Return every entry exactly, except for any pictures.

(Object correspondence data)

---

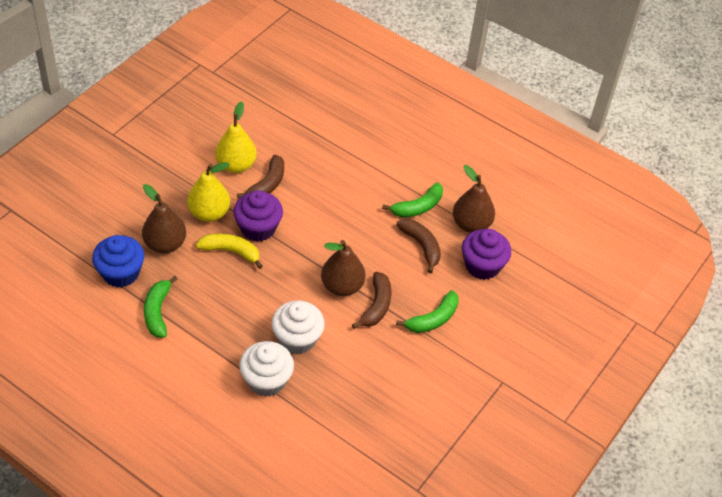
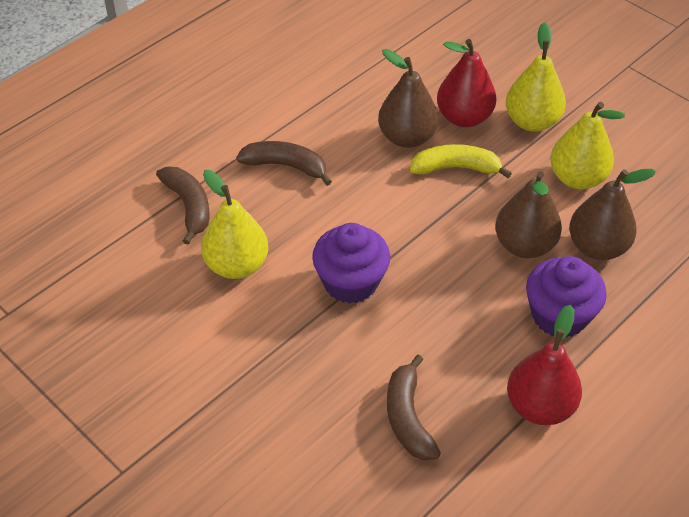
blue cupcake: 1 -> 0
green banana: 3 -> 0
red pear: 0 -> 2
white cupcake: 2 -> 0
yellow pear: 2 -> 3

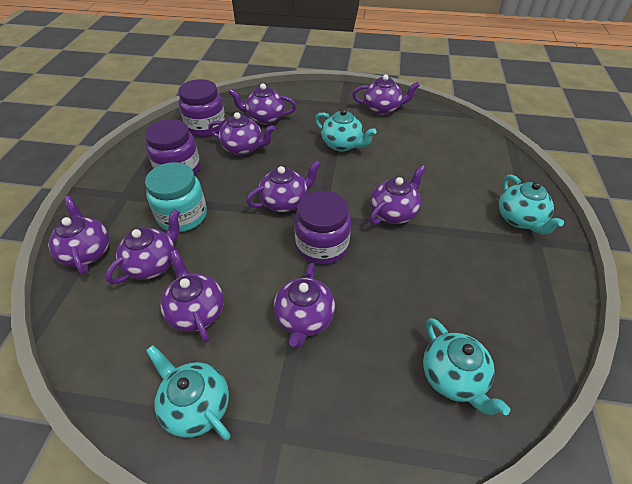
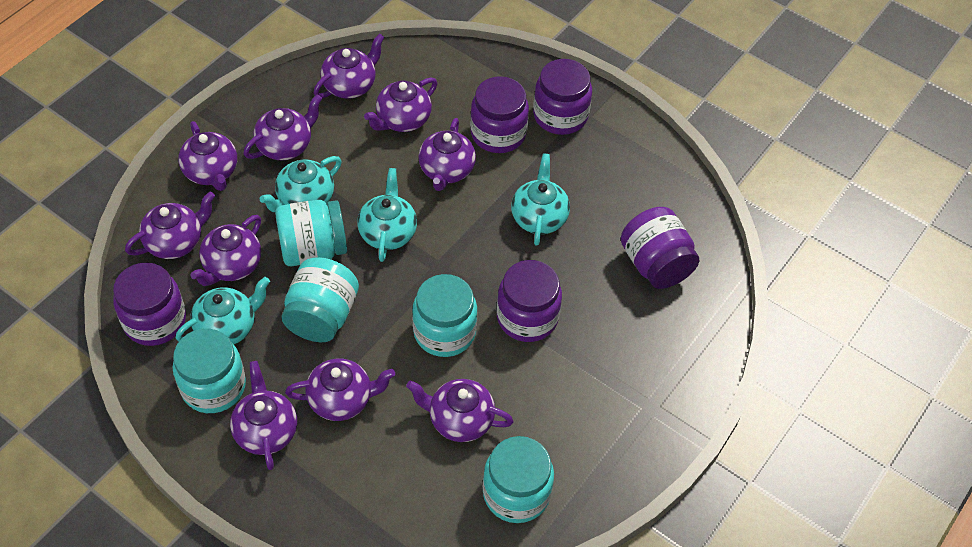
purple jar: 3 -> 5
purple teapot: 9 -> 10
turquoise jar: 1 -> 5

---

§ **Answer to this task**:
blue cupcake: 1 -> 0
green banana: 3 -> 0
red pear: 0 -> 2
white cupcake: 2 -> 0
yellow pear: 2 -> 3

purple jar: 3 -> 5
purple teapot: 9 -> 10
turquoise jar: 1 -> 5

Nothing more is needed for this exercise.